* _Stored records_
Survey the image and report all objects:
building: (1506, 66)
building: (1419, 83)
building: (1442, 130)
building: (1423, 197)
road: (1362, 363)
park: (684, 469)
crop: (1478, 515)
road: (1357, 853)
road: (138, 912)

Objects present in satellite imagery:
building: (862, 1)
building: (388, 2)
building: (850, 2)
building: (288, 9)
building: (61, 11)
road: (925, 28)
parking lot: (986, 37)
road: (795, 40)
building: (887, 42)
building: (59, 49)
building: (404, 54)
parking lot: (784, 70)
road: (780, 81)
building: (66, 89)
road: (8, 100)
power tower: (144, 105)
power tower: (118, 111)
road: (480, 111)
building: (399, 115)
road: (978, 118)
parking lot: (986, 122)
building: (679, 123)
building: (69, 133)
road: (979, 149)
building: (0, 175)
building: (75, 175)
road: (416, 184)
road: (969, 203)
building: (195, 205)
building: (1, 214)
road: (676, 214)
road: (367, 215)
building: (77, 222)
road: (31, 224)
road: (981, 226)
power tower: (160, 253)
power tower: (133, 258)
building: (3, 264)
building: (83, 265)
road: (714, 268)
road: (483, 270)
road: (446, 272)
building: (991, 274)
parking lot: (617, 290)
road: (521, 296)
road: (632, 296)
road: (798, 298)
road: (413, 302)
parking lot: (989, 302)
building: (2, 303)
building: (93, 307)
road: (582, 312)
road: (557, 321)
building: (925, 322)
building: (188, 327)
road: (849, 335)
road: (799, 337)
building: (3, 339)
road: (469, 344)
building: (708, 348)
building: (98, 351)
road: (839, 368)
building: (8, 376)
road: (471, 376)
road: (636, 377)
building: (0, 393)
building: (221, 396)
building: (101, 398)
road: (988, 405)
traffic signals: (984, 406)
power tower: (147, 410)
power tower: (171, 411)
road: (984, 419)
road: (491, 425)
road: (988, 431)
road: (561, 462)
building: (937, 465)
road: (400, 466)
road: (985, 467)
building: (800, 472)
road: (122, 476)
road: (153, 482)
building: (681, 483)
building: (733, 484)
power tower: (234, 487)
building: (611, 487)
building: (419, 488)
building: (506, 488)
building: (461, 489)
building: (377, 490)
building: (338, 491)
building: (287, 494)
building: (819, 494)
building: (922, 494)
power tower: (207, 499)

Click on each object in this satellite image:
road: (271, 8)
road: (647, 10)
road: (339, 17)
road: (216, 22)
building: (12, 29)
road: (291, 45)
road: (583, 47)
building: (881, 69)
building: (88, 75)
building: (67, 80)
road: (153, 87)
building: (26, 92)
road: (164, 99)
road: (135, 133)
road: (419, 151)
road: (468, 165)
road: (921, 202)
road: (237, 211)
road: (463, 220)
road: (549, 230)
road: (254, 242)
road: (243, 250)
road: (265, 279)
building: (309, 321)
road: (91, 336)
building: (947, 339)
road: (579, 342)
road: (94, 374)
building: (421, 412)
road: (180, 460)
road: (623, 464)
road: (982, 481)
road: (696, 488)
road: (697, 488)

* _Work request_
Output must be limited to the lines beginning with the one that contains "Click on each" and ending with the last line of the entries, reproduced exactly.

* _Answer to this exercise_
Click on each object in this satellite image:
road: (271, 8)
road: (647, 10)
road: (339, 17)
road: (216, 22)
building: (12, 29)
road: (291, 45)
road: (583, 47)
building: (881, 69)
building: (88, 75)
building: (67, 80)
road: (153, 87)
building: (26, 92)
road: (164, 99)
road: (135, 133)
road: (419, 151)
road: (468, 165)
road: (921, 202)
road: (237, 211)
road: (463, 220)
road: (549, 230)
road: (254, 242)
road: (243, 250)
road: (265, 279)
building: (309, 321)
road: (91, 336)
building: (947, 339)
road: (579, 342)
road: (94, 374)
building: (421, 412)
road: (180, 460)
road: (623, 464)
road: (982, 481)
road: (696, 488)
road: (697, 488)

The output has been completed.